=== Begin Enclosure ===

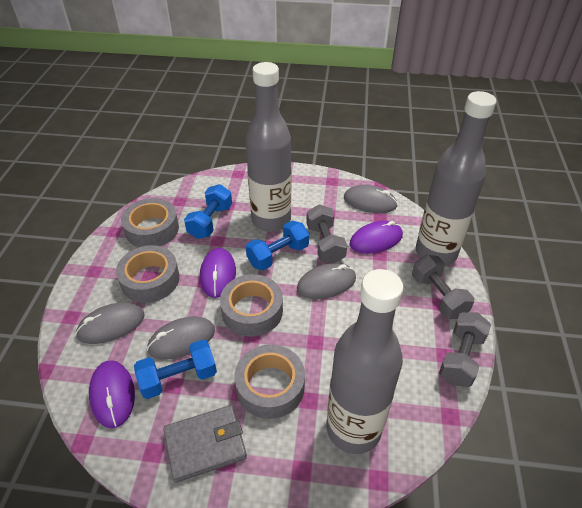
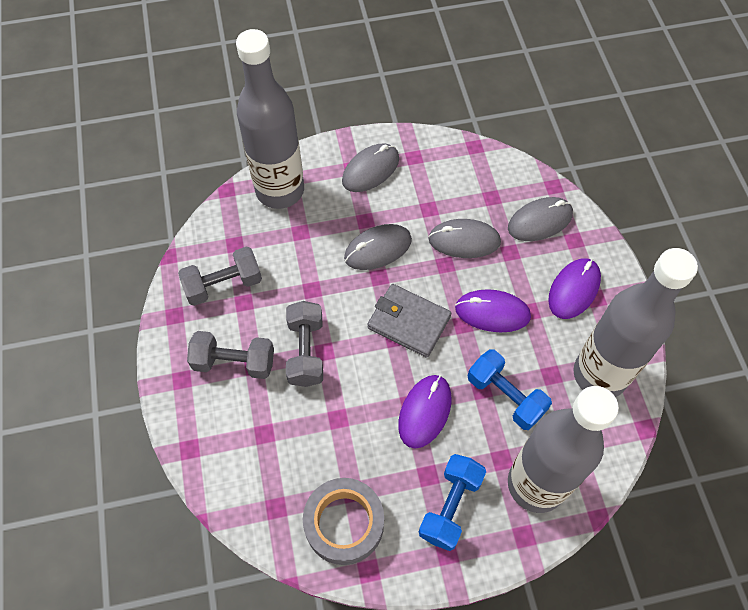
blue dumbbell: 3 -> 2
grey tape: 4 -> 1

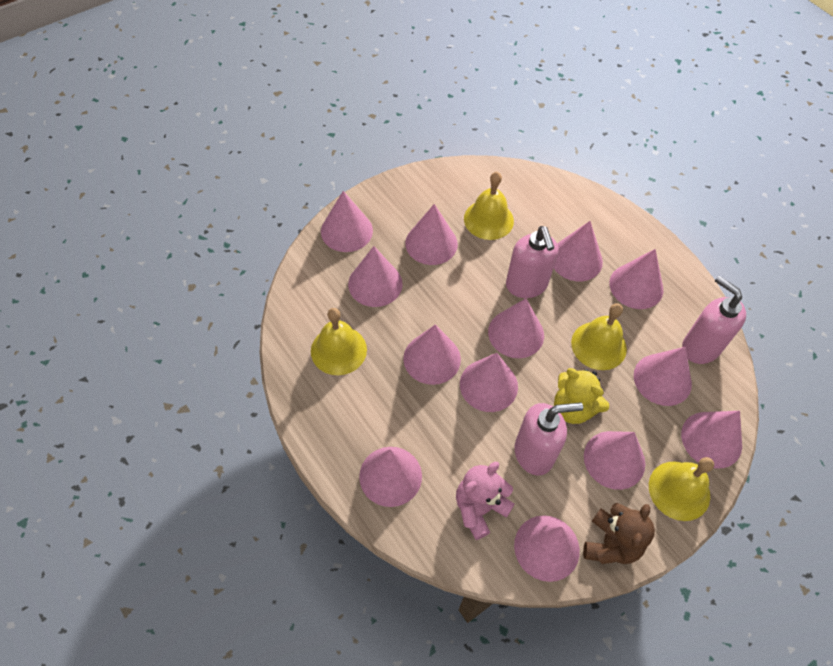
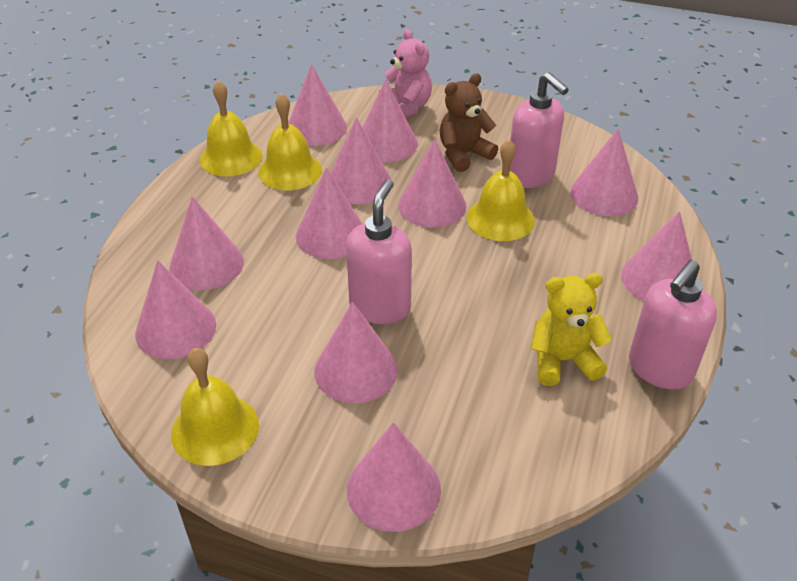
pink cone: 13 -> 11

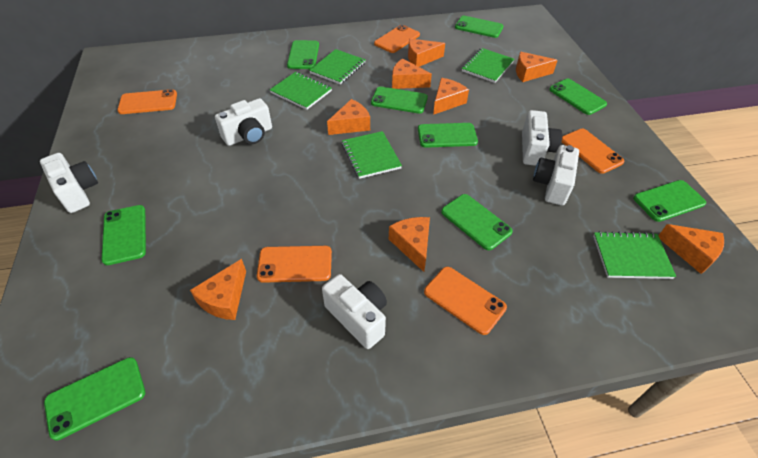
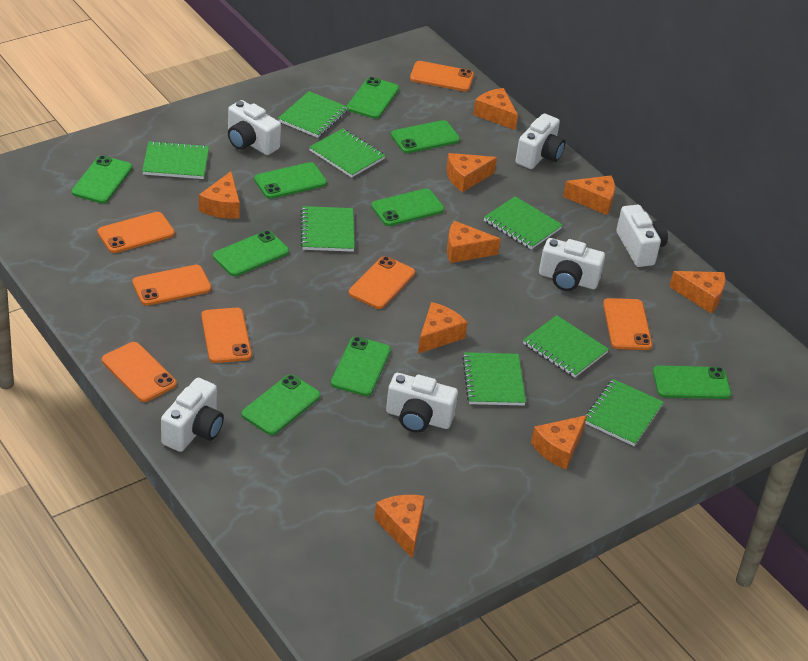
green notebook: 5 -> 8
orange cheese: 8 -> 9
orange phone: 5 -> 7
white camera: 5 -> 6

=== End Enclosure ===

What you return should be the exact lines from the one containing "grey tape: 4 -> 1" through the end of the listing above, both included, minus any pictures.

* **Response area**:
grey tape: 4 -> 1

pink cone: 13 -> 11

green notebook: 5 -> 8
orange cheese: 8 -> 9
orange phone: 5 -> 7
white camera: 5 -> 6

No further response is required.